(SUPPLIED DATA):
Start of Block
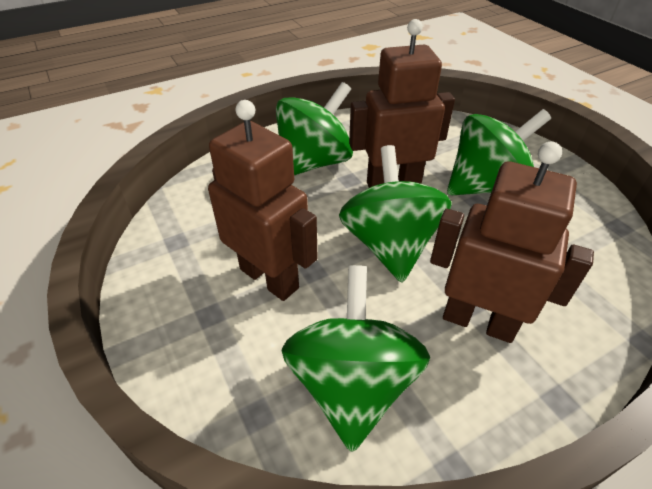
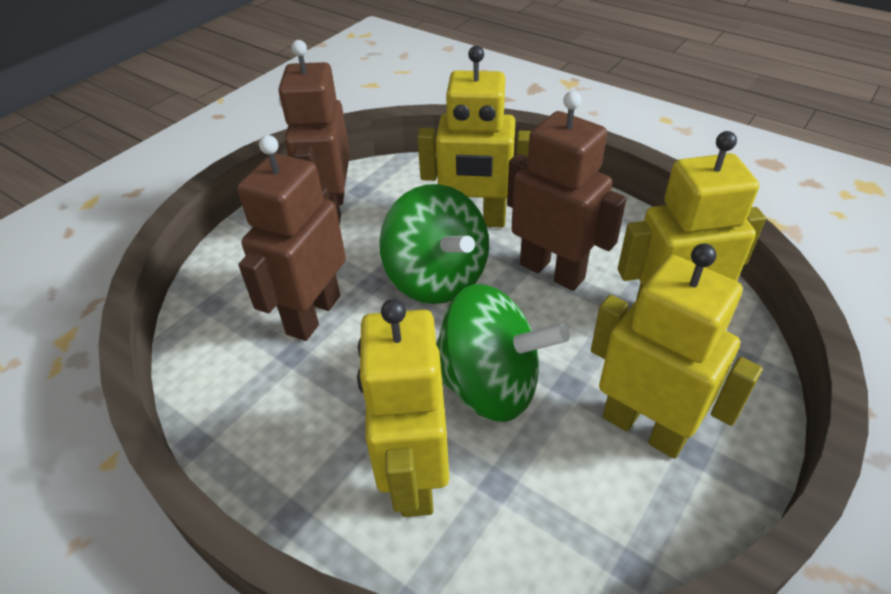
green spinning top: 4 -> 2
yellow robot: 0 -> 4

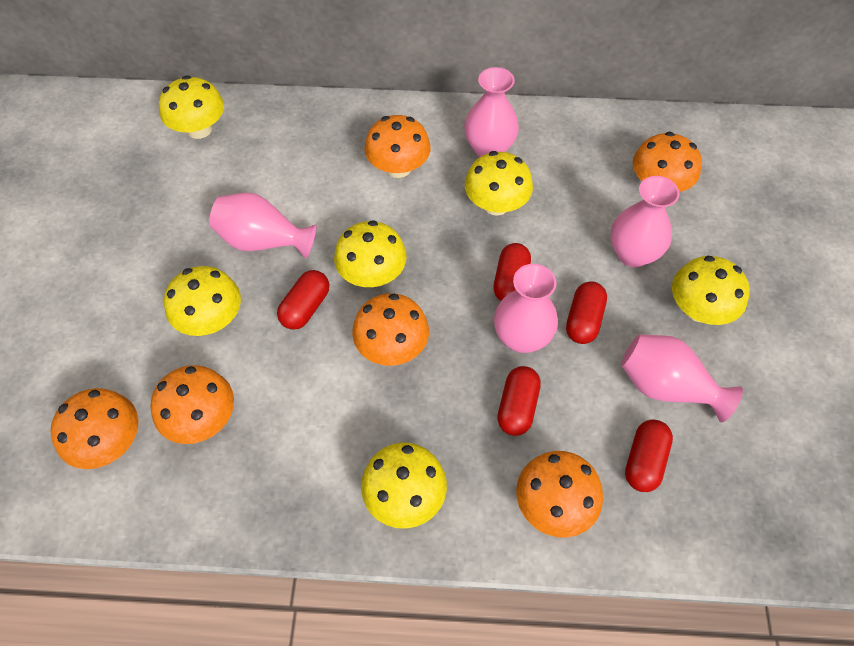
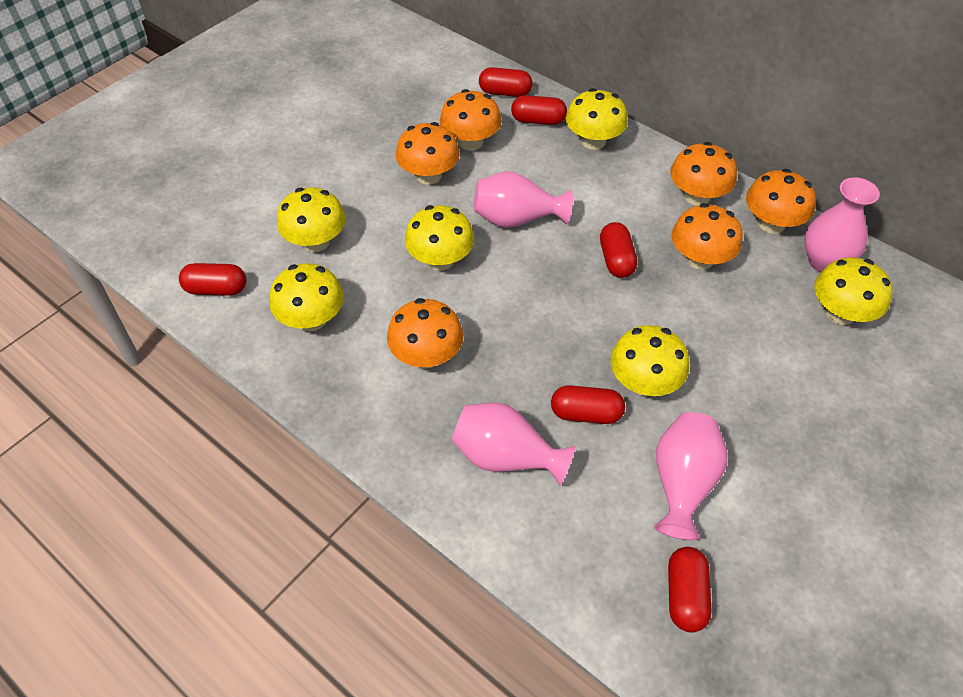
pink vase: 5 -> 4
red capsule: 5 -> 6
End of Block
The required output is the listing above reproduced exactly, pictures removed.

(OUTPUT BELOW):
green spinning top: 4 -> 2
yellow robot: 0 -> 4

pink vase: 5 -> 4
red capsule: 5 -> 6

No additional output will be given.